Records to use Start Marker

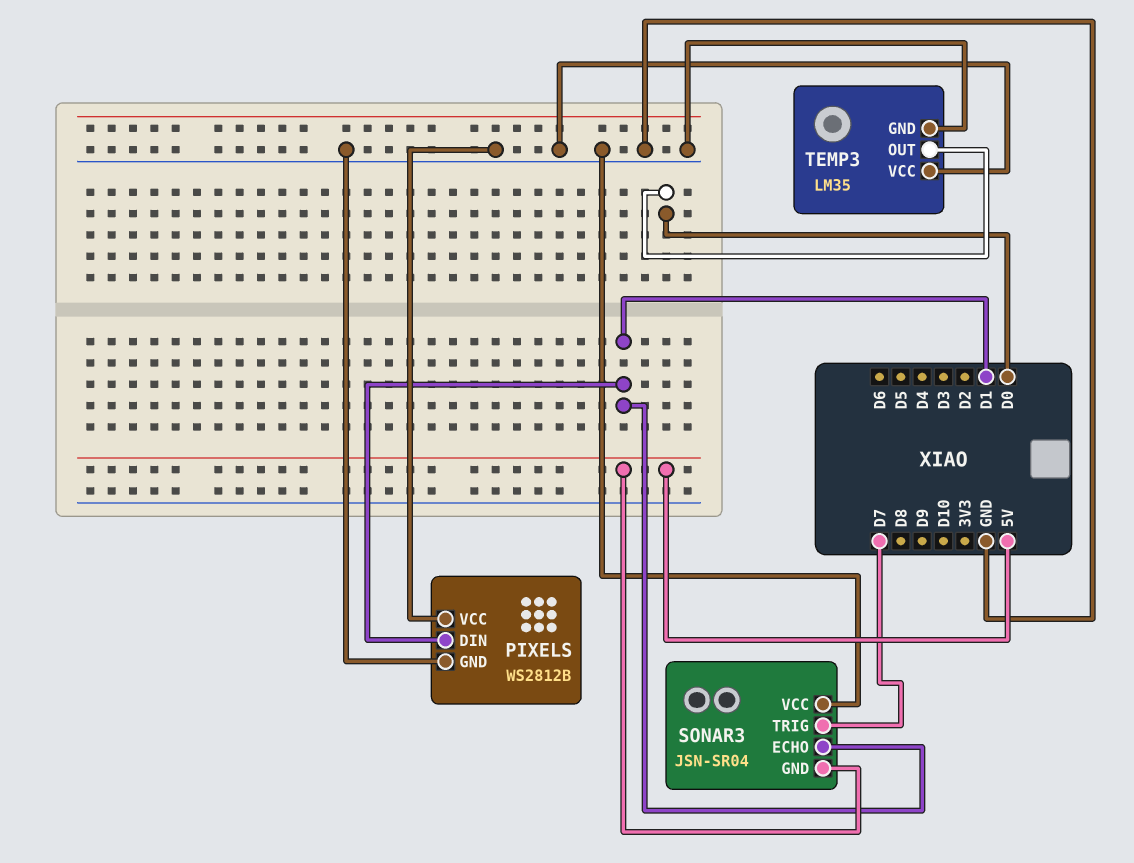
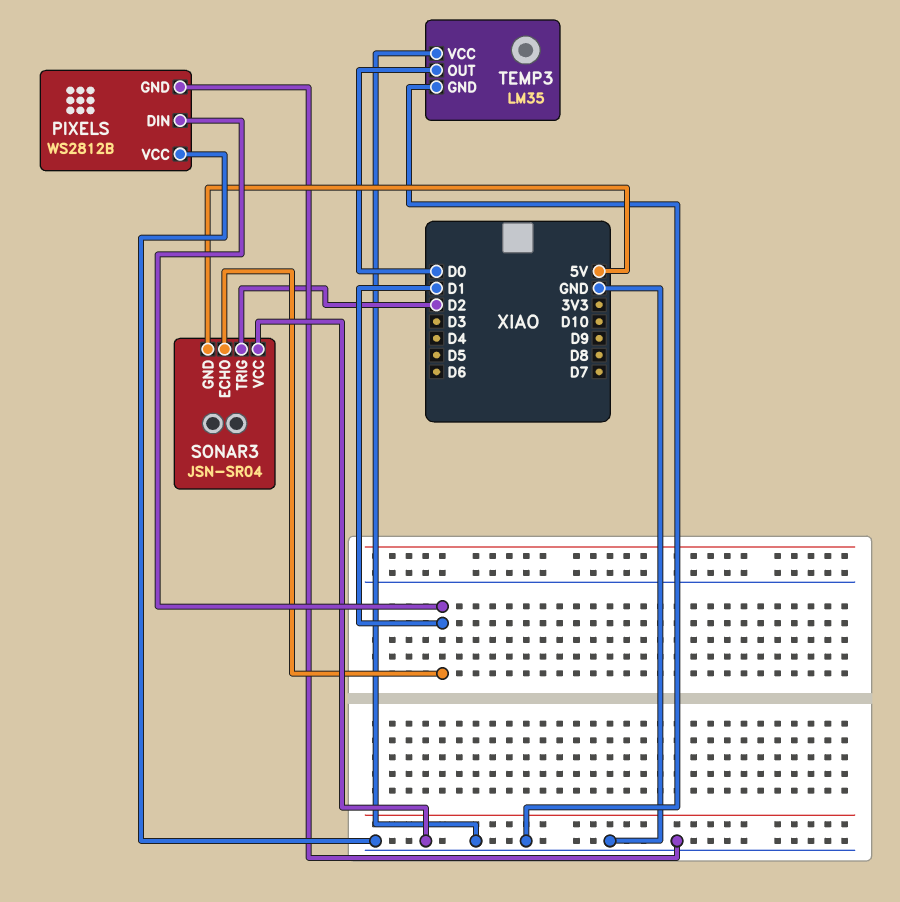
SONAR3 pin TRIG: D7 -> D2

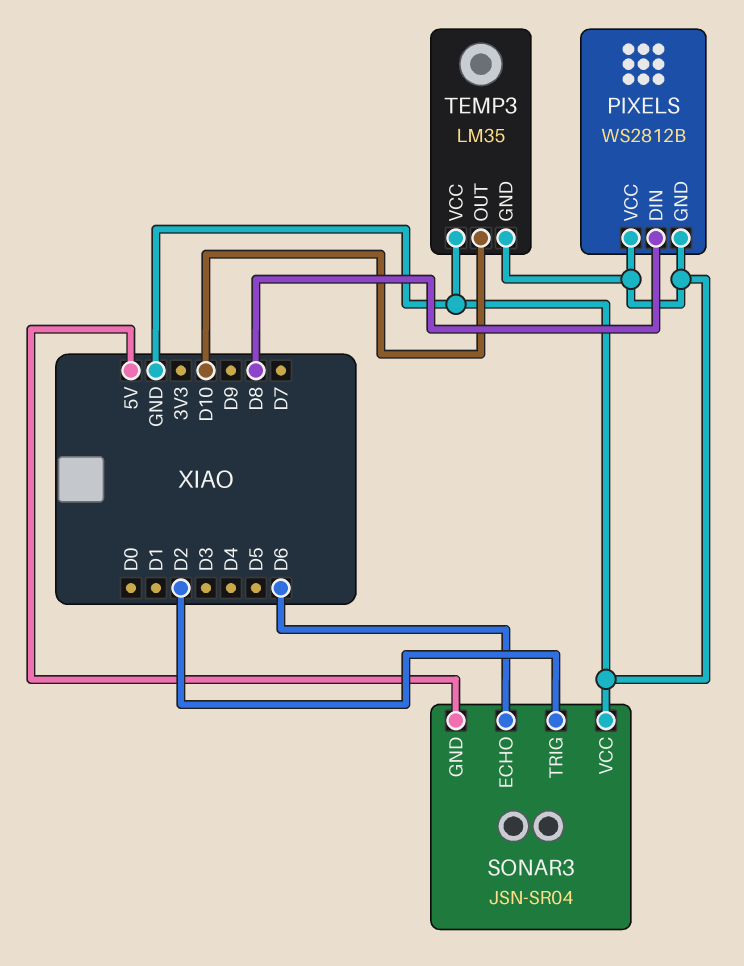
PIXELS pin DIN: D1 -> D8
SONAR3 pin ECHO: D1 -> D6
TEMP3 pin OUT: D0 -> D10

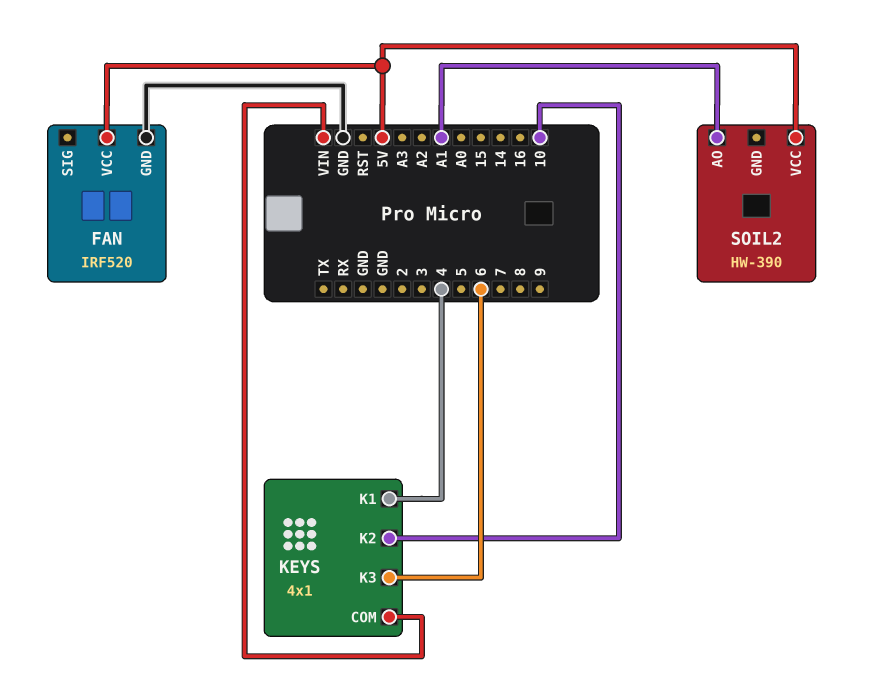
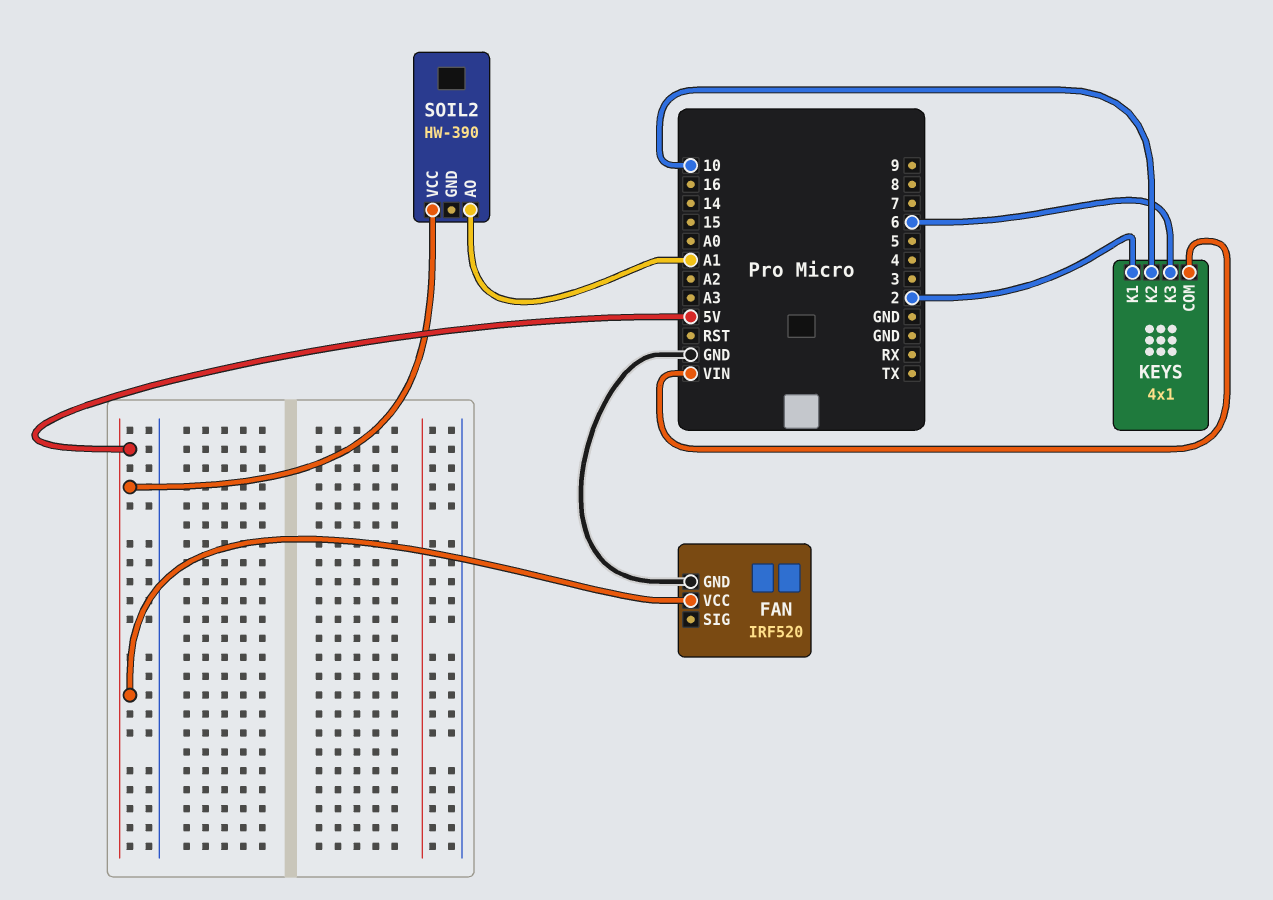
KEYS pin K1: 4 -> 2

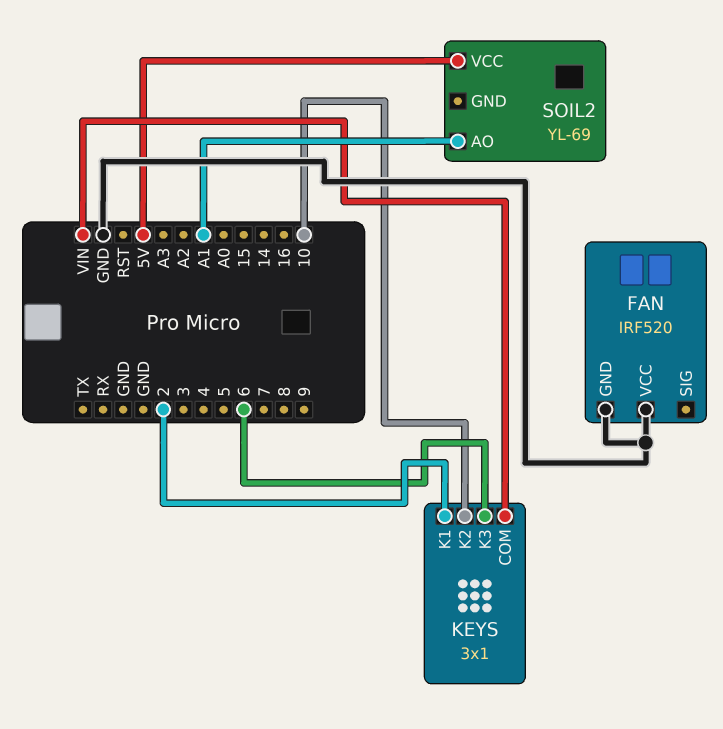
FAN pin VCC: 5V -> GND
KEYS: 4x1 -> 3x1
SOIL2: HW-390 -> YL-69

Records to use End Marker

What is being asked: With the pictures removed, return each record above exactly as given.

Answer for the task:
SONAR3 pin TRIG: D7 -> D2

PIXELS pin DIN: D1 -> D8
SONAR3 pin ECHO: D1 -> D6
TEMP3 pin OUT: D0 -> D10

KEYS pin K1: 4 -> 2

FAN pin VCC: 5V -> GND
KEYS: 4x1 -> 3x1
SOIL2: HW-390 -> YL-69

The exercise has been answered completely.